**Your instructions**
From the records below, please repeat exactly the line that has "słuchawki [biały]", the line that has "słuchawki [brązowy] (3rd", and every line between them, and nothing else.

Top of Dataset records

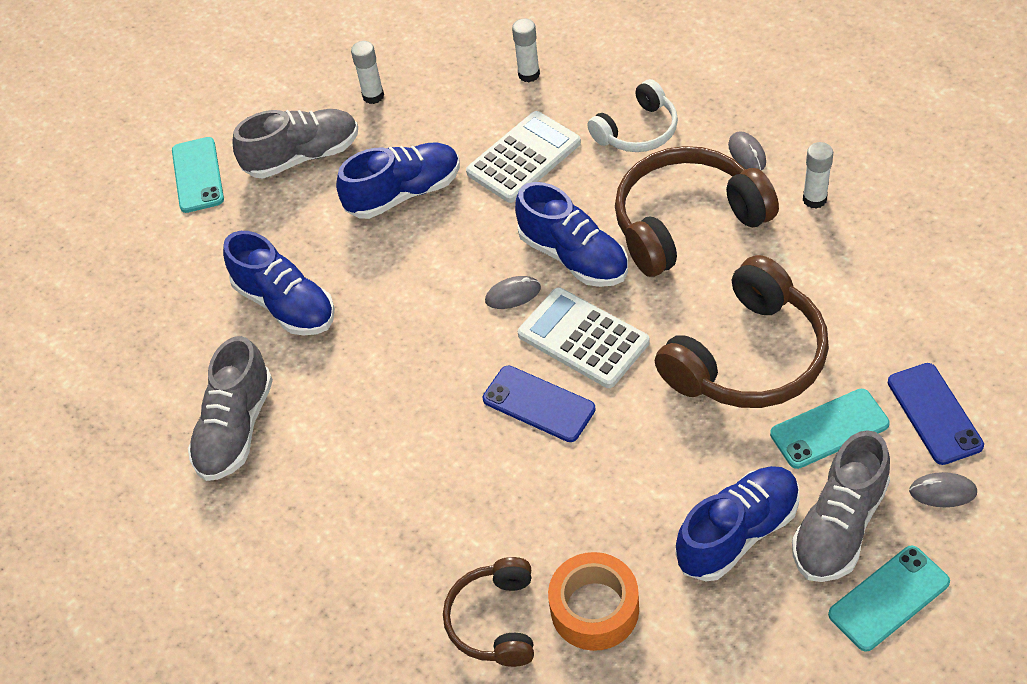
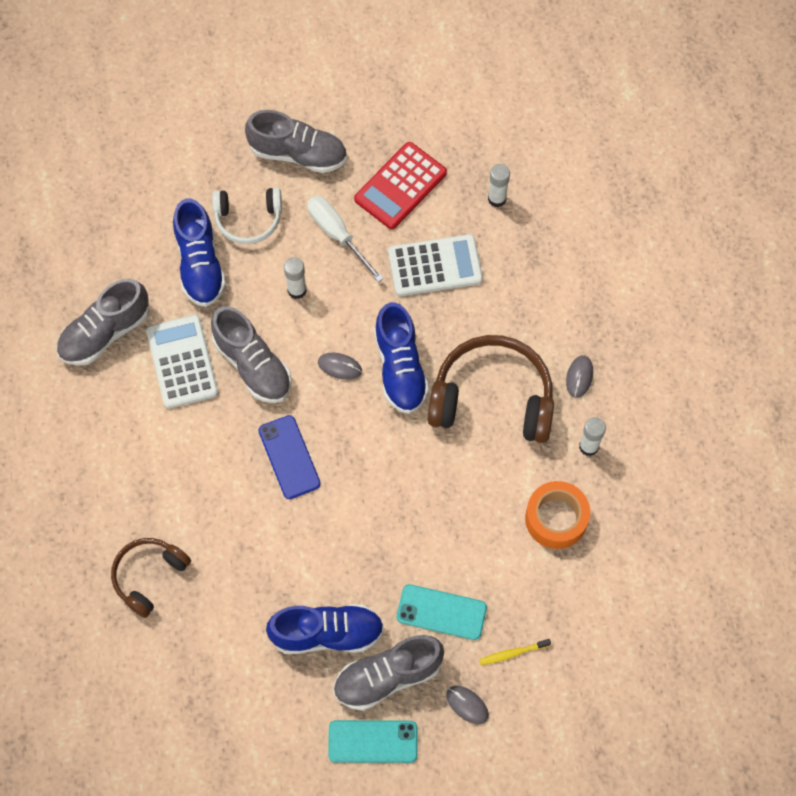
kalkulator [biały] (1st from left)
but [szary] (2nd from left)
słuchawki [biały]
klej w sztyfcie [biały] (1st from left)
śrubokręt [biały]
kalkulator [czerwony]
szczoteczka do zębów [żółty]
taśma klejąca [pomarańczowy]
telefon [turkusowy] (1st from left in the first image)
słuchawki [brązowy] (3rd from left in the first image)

Bottom of Dataset records
Top of Dataset records

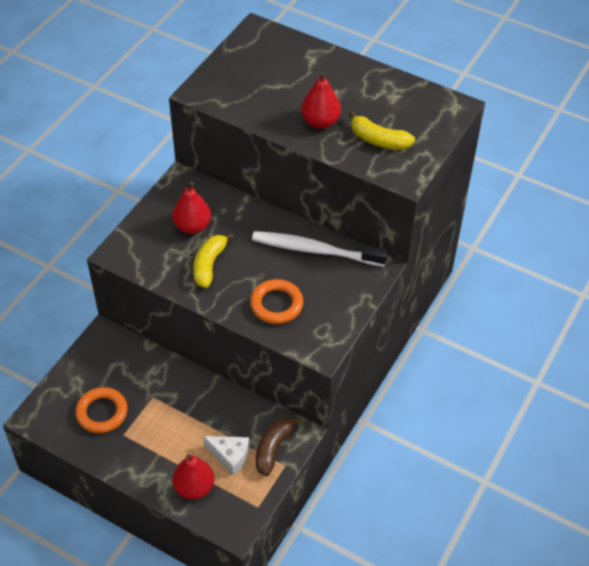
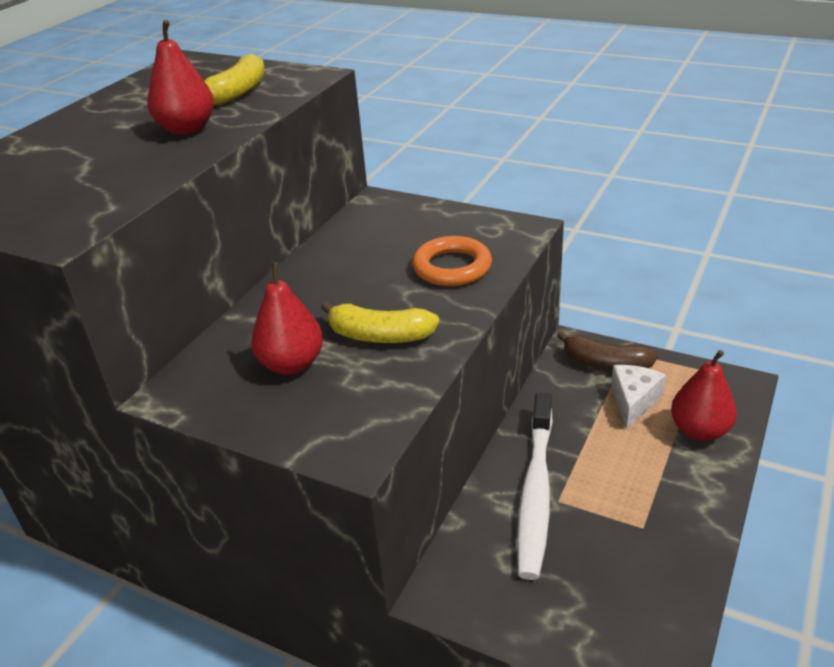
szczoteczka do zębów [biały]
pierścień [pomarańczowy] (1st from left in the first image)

Bottom of Dataset records

**Result of the task**
słuchawki [biały]
klej w sztyfcie [biały] (1st from left)
śrubokręt [biały]
kalkulator [czerwony]
szczoteczka do zębów [żółty]
taśma klejąca [pomarańczowy]
telefon [turkusowy] (1st from left in the first image)
słuchawki [brązowy] (3rd from left in the first image)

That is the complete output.